#### AIM OF THE TASK
Transcribe, word for word and without additions, each line below from the one containing "U104: AMS1117-5.0 -> LM7805" through the one containing "C3: 220nF (3V3, GND) -> 3.3uF (3V3, GND)", both ends included.

#### INFORMATION SHOWN
»»

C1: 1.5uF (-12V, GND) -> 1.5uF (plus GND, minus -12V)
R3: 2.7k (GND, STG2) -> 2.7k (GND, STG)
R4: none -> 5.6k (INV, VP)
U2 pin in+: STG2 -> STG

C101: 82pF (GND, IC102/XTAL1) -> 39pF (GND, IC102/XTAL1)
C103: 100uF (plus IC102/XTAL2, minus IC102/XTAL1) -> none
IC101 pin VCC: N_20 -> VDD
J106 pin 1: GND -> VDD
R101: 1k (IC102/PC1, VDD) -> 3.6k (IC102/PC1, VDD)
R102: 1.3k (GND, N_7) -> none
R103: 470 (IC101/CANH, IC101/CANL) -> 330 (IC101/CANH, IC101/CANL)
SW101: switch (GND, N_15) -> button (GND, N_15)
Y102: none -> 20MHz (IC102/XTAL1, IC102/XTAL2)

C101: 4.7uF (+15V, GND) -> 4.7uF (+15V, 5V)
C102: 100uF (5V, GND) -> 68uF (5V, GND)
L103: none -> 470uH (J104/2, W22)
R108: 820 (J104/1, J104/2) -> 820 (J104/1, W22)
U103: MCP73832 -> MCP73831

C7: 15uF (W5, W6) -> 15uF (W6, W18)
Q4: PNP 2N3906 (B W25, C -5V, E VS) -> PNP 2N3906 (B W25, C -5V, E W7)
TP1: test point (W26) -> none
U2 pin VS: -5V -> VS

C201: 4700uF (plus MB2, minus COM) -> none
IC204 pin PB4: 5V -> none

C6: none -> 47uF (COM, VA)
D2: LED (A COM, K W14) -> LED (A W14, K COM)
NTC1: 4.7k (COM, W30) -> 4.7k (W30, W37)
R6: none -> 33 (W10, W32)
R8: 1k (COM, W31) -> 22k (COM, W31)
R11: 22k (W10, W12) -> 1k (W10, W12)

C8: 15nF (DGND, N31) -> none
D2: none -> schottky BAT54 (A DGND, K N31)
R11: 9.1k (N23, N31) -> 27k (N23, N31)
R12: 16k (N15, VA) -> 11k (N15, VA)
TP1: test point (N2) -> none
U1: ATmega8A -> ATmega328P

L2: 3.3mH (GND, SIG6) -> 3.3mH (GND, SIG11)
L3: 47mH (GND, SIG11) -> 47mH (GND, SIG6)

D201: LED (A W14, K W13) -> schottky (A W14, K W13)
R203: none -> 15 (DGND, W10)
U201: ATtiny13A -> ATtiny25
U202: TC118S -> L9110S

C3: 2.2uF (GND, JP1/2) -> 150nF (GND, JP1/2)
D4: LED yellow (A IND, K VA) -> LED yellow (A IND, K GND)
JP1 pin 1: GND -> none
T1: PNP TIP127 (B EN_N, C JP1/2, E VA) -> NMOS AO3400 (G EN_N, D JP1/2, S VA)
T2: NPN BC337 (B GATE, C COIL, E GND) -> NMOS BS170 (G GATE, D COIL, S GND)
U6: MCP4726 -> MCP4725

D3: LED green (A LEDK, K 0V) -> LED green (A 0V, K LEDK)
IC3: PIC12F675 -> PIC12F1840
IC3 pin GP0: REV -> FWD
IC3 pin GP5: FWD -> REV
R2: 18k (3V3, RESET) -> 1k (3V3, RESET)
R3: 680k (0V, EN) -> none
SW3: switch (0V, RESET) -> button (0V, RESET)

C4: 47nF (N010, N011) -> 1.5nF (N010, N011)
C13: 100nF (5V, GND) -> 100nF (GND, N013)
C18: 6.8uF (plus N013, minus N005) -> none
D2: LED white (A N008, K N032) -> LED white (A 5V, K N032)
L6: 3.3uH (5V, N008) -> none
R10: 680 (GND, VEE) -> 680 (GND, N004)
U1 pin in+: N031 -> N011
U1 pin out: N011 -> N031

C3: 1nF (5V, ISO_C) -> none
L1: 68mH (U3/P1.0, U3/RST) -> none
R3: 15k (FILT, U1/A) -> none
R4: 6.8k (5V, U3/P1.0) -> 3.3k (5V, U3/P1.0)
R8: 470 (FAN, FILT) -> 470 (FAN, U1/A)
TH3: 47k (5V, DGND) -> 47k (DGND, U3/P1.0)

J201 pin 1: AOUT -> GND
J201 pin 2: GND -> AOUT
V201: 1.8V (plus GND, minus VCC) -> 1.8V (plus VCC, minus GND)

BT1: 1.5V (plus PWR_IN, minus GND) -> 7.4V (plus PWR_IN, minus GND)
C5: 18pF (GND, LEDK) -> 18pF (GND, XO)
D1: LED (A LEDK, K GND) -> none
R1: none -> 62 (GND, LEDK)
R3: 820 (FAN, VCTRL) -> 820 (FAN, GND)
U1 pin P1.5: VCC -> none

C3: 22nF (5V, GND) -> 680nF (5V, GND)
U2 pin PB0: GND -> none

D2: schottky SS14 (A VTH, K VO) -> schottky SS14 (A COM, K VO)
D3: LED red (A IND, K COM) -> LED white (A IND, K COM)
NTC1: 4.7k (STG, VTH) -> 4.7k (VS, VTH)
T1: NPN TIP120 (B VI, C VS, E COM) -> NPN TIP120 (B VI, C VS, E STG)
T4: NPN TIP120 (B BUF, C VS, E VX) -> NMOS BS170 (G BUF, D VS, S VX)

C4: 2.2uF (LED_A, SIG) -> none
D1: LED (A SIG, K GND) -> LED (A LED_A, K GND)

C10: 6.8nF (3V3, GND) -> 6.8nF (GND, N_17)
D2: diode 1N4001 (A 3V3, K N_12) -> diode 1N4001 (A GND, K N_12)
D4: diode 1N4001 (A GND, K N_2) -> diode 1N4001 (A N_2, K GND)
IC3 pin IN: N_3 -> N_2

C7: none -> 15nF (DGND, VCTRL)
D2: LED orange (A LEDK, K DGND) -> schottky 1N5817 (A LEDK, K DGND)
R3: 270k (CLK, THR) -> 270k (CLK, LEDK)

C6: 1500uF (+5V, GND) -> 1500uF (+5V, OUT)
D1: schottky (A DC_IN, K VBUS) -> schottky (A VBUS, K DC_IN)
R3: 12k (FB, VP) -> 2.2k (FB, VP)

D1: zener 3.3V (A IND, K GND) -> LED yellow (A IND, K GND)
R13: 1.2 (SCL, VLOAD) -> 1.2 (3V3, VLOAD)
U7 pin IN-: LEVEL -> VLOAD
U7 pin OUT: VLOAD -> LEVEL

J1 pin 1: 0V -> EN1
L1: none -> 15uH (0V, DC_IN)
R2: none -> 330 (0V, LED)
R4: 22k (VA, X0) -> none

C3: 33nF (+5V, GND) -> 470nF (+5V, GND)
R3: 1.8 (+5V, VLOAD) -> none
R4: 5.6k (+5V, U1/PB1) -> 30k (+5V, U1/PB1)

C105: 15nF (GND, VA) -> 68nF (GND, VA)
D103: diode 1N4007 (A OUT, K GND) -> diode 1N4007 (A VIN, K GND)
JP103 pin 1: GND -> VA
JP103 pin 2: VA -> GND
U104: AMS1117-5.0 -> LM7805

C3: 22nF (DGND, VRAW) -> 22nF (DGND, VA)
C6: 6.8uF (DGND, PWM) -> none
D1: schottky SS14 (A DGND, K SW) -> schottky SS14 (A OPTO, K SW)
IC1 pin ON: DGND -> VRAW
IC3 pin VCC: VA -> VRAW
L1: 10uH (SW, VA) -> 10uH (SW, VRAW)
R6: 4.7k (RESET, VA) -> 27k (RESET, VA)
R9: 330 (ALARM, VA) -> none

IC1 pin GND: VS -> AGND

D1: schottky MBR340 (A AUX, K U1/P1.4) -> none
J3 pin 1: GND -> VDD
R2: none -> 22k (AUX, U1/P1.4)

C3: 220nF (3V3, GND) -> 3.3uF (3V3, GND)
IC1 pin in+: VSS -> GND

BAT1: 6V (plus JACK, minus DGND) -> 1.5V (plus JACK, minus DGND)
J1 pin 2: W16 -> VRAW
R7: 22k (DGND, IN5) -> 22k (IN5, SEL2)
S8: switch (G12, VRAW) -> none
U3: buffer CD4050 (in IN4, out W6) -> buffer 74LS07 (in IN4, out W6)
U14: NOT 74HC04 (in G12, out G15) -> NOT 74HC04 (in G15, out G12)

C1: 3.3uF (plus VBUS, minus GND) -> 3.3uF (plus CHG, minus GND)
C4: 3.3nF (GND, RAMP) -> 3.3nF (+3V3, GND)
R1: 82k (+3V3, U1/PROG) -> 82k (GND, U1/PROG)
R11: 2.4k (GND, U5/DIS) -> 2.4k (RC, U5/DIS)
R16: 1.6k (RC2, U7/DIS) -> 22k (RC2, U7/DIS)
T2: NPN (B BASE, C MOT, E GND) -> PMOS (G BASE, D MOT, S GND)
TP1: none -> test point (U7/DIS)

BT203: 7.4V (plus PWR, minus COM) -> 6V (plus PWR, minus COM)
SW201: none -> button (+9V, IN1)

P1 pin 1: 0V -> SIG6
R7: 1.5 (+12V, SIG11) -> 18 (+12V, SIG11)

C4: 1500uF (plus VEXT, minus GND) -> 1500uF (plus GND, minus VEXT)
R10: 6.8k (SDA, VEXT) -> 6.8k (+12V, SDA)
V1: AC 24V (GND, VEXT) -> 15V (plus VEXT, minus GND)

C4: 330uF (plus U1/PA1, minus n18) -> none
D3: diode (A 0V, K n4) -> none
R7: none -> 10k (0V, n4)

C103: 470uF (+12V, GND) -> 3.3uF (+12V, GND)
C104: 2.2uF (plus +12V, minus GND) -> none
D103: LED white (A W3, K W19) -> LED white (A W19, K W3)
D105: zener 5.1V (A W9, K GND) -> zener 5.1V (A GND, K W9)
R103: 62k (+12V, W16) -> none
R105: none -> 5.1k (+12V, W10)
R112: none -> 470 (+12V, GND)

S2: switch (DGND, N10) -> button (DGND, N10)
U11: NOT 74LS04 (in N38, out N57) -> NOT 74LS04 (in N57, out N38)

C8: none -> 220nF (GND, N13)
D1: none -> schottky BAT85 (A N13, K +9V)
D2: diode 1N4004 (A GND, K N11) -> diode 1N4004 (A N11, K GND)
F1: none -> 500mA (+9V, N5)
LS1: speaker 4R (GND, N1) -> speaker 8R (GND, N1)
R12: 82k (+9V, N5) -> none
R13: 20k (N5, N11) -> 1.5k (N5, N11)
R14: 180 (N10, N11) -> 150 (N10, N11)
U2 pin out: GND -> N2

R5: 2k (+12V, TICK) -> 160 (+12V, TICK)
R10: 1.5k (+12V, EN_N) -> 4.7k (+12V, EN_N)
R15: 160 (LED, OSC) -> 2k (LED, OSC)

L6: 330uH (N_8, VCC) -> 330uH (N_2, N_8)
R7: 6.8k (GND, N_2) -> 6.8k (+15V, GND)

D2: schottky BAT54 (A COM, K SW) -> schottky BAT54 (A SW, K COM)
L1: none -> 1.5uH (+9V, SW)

««

#### WRITTEN REPLY
U104: AMS1117-5.0 -> LM7805

C3: 22nF (DGND, VRAW) -> 22nF (DGND, VA)
C6: 6.8uF (DGND, PWM) -> none
D1: schottky SS14 (A DGND, K SW) -> schottky SS14 (A OPTO, K SW)
IC1 pin ON: DGND -> VRAW
IC3 pin VCC: VA -> VRAW
L1: 10uH (SW, VA) -> 10uH (SW, VRAW)
R6: 4.7k (RESET, VA) -> 27k (RESET, VA)
R9: 330 (ALARM, VA) -> none

IC1 pin GND: VS -> AGND

D1: schottky MBR340 (A AUX, K U1/P1.4) -> none
J3 pin 1: GND -> VDD
R2: none -> 22k (AUX, U1/P1.4)

C3: 220nF (3V3, GND) -> 3.3uF (3V3, GND)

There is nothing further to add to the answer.